■ **WHAT YOU HAVE TO DO**: In the records below, find the line with "green nut [204,480,287,557]", then copy each line exactly until you have copied the line with "camera: 30 degrees left, 10 degrees down". Leave any picture out.

○ ○ ○

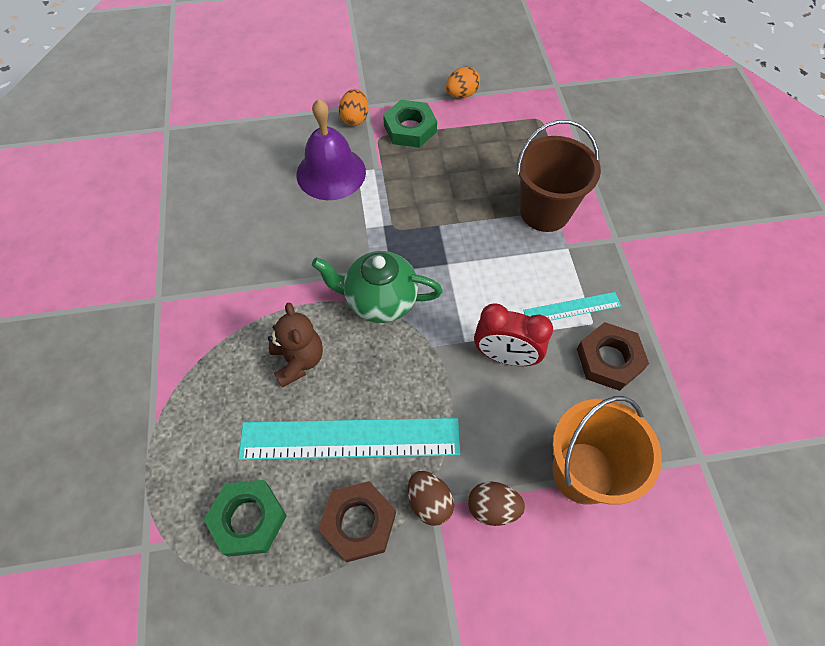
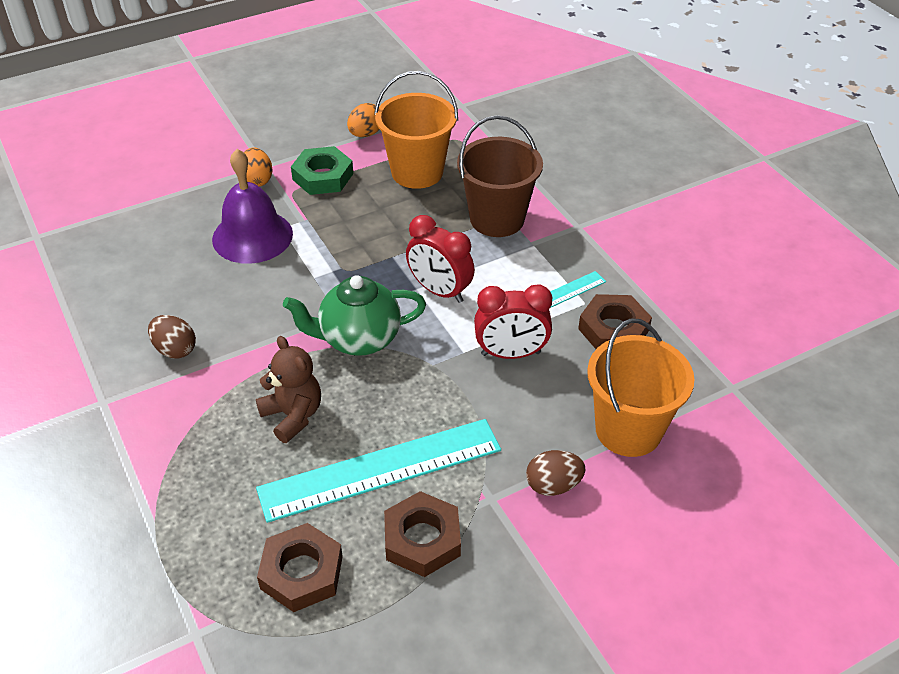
camera: 20 degrees left, 15 degrees down
green nut [204,480,287,557] -> brown nut [257,523,343,612]
brown egg [408,471,454,526] -> brown egg moved to [148,315,196,359]
none -> orange bucket [374,71,458,189]
none -> red clock [406,215,475,303]

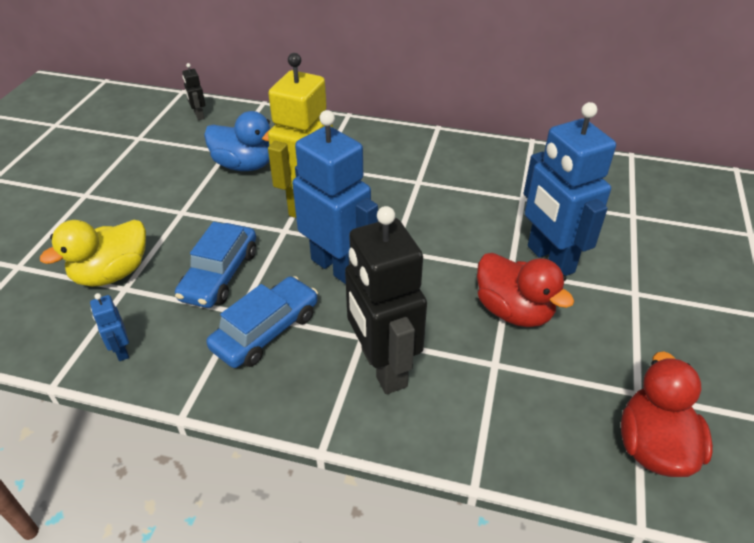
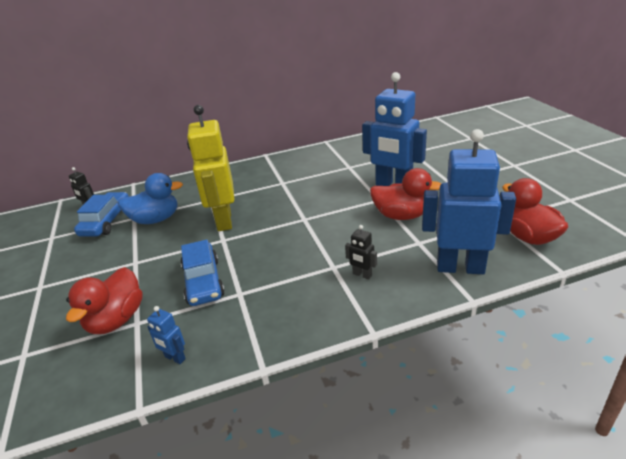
camera: 30 degrees left, 10 degrees down
yellow duck [40,220,146,287] -> red duck [66,267,143,334]
blue car [207,276,318,368] -> blue car moved to [74,192,129,237]
blue robot [292,110,378,284] -> blue robot moved to [422,129,516,274]
black robot [345,206,427,394] -> black robot [345,225,377,280], size x0.41

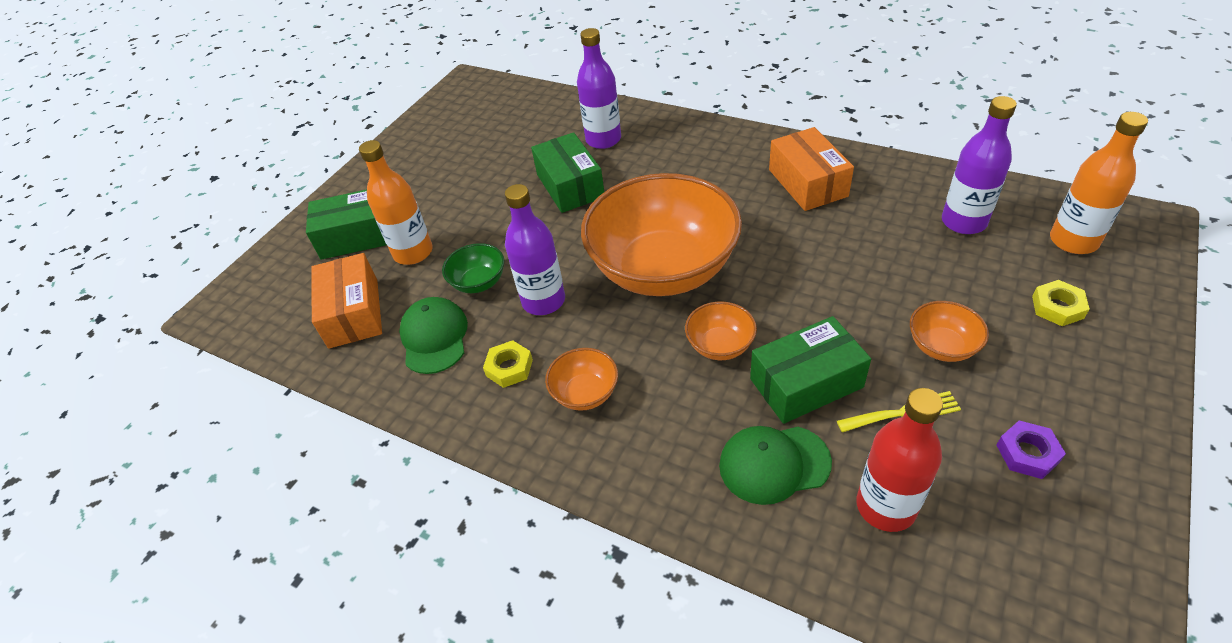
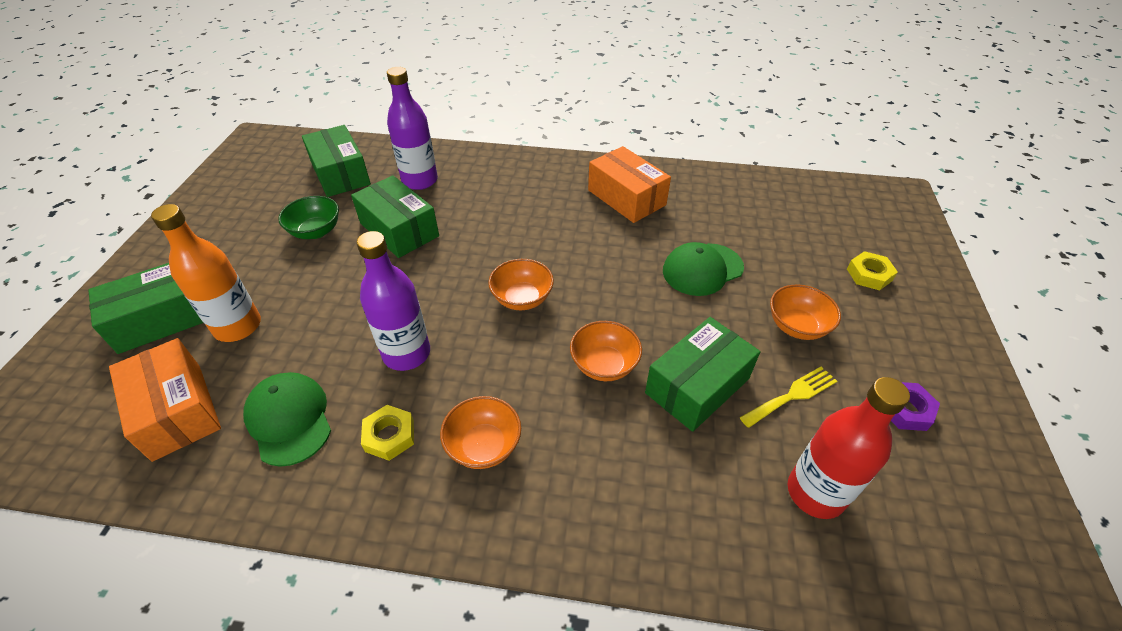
camera: 25 degrees left, 0 degrees up
green bowl [442,243,504,293] -> green bowl moved to [278,196,339,239]
orange bowl [581,173,742,296] -> orange bowl [488,259,554,310], size x0.41
green cap [719,426,832,505] -> green cap moved to [663,242,744,296]
purple bottle [942,96,1017,234] -> none
orange bottle [1050,112,1148,254] -> none
none -> green box [302,125,371,197]

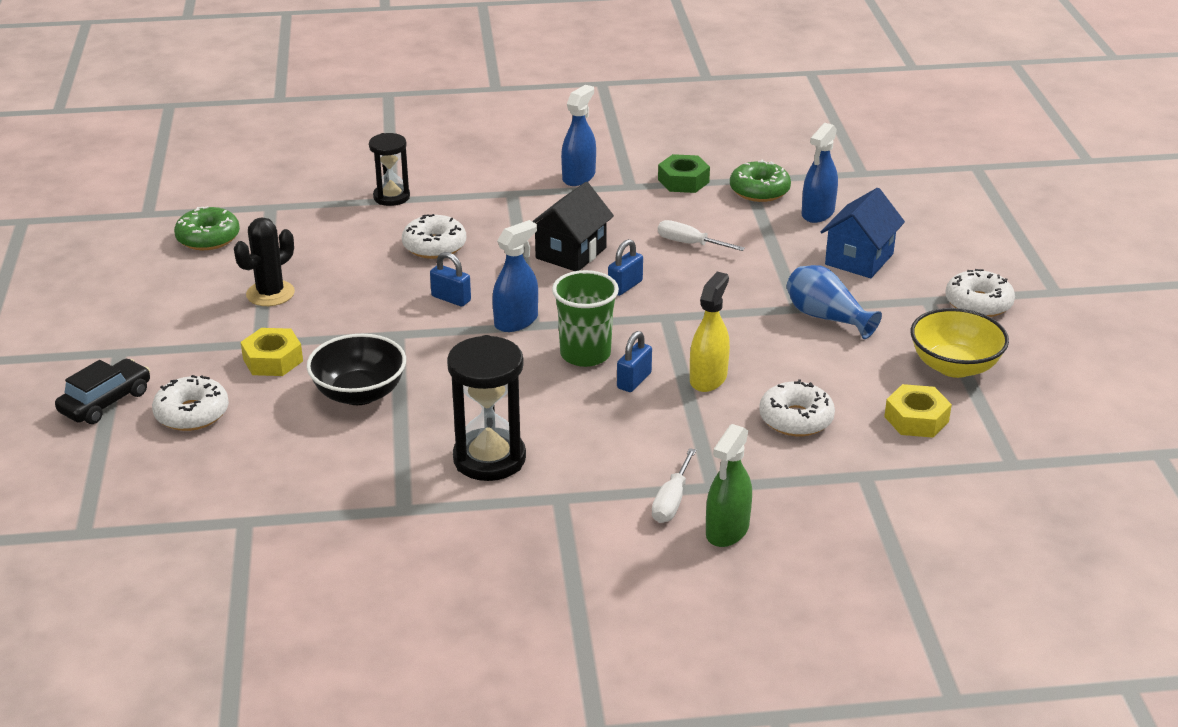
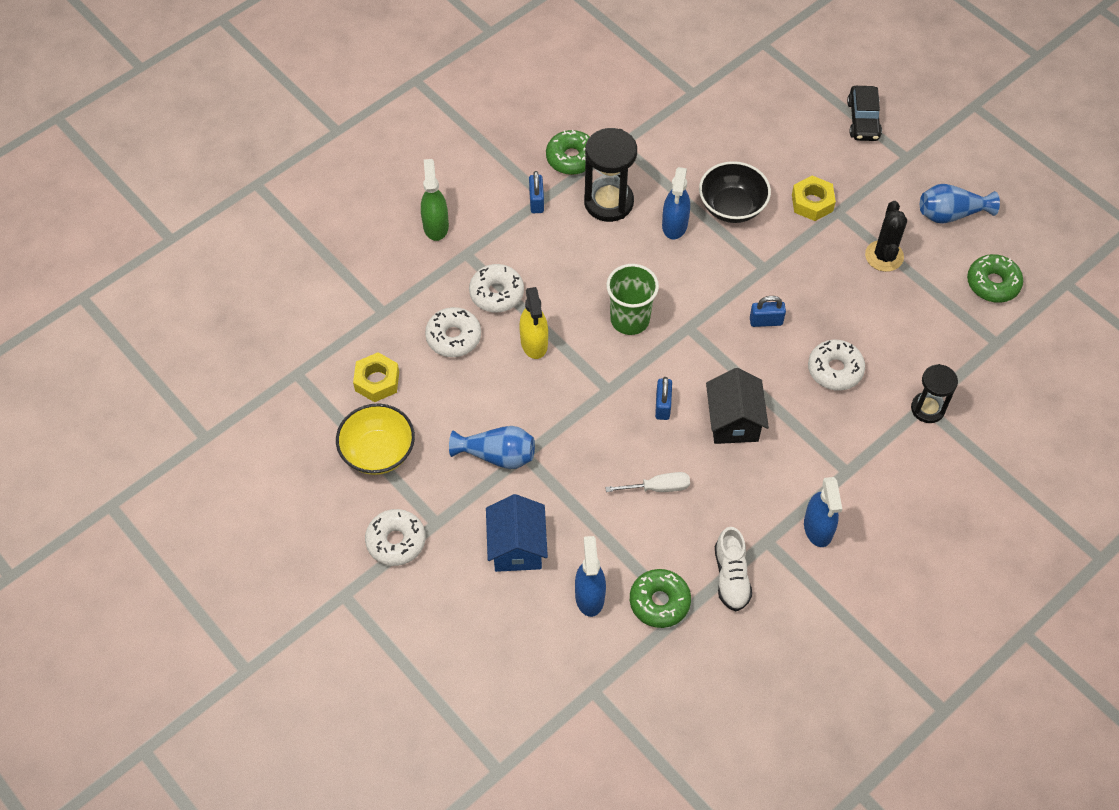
camera: 145 degrees right, 25 degrees up
white donut [152,375,229,431] -> white donut moved to [469,264,524,313]
blue spray bottle [492,220,538,332] -> blue spray bottle moved to [662,167,690,239]
blue padlock [617,331,652,392] -> blue padlock moved to [529,171,544,213]
white screwdriver [652,448,696,523] -> none
green nut [658,154,710,193] -> white shoe [715,527,752,611]
none -> green donut [546,130,590,175]
none -> blue vase [920,184,1000,224]

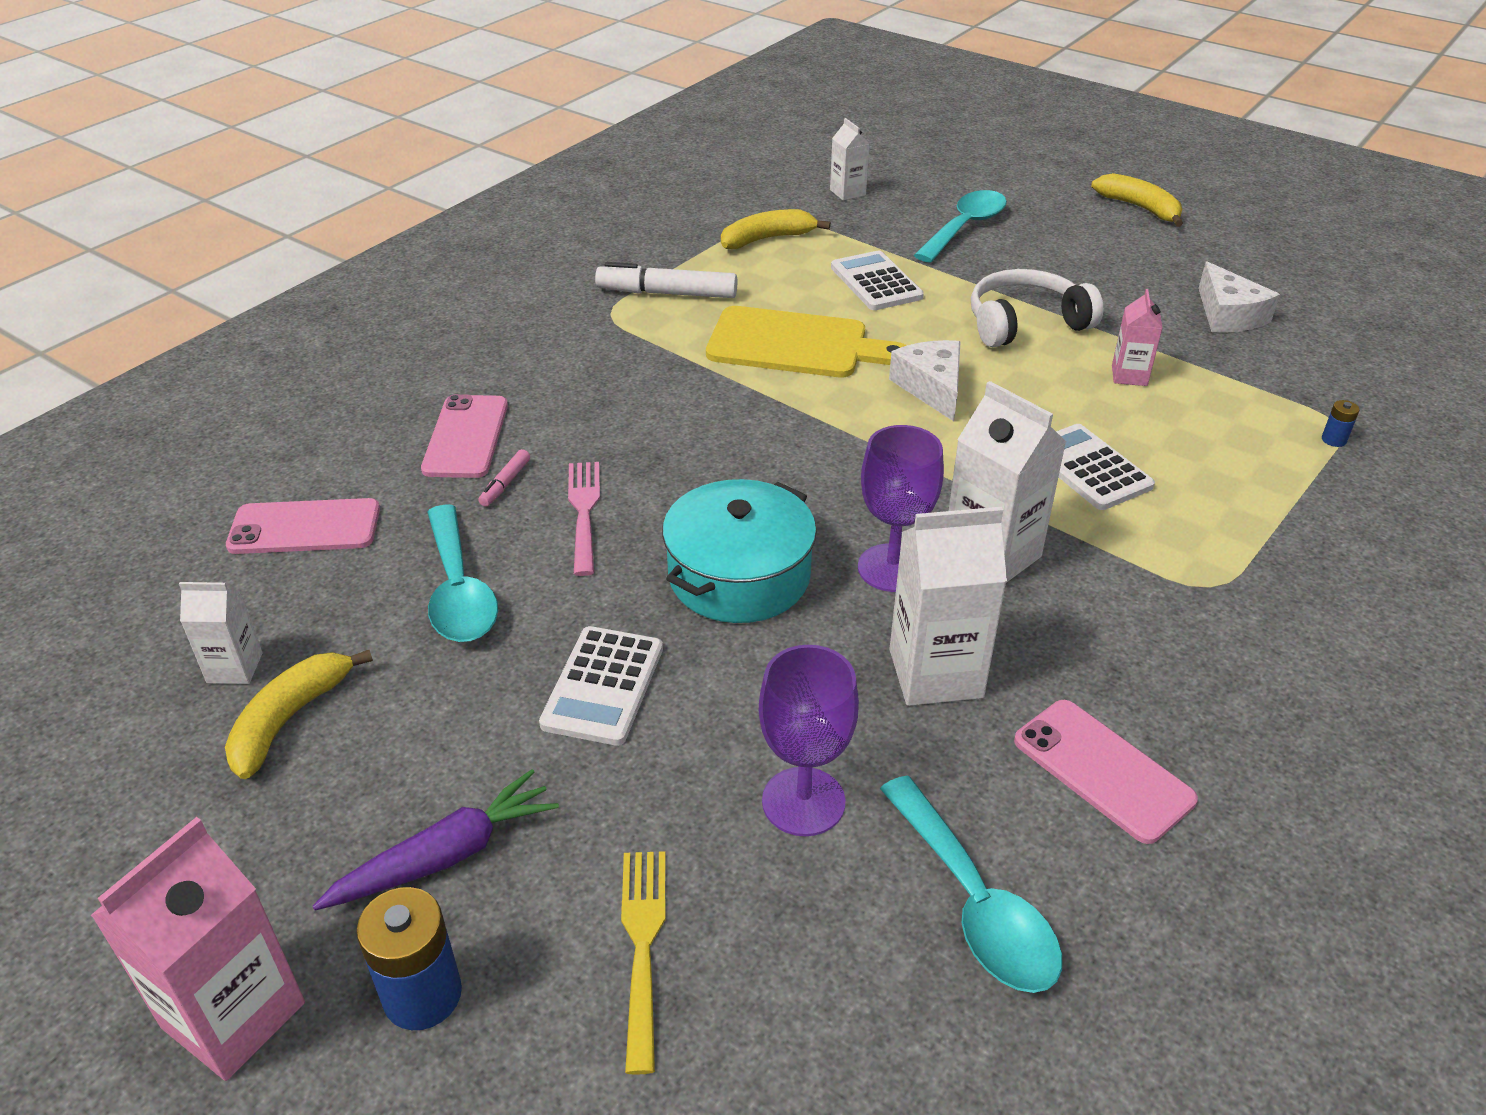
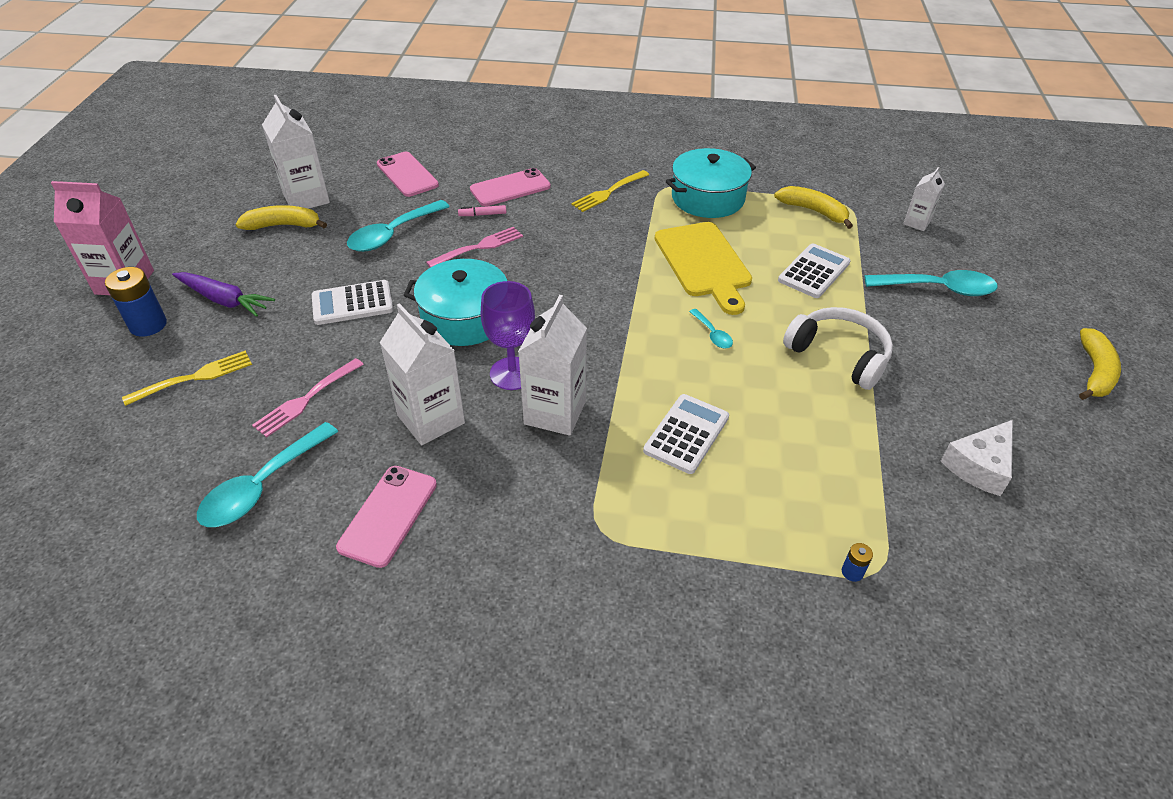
camera: 60 degrees right, 5 degrees up
white carton [179,582,263,684] -> white carton [262,95,330,209], size x1.80
white marker [595,262,737,298] -> turquoise pot [666,148,756,218]
purple goblet [759,645,859,836] -> pink fork [252,358,364,438]
white cheese [889,340,961,421] -> turquoise spoon [689,309,733,348]
pink carton [1112,289,1163,386] -> none
none -> yellow fork [571,170,649,212]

○ ○ ○

■ **RESPONSE**:
green nut [204,480,287,557] -> brown nut [257,523,343,612]
brown egg [408,471,454,526] -> brown egg moved to [148,315,196,359]
none -> orange bucket [374,71,458,189]
none -> red clock [406,215,475,303]

camera: 30 degrees left, 10 degrees down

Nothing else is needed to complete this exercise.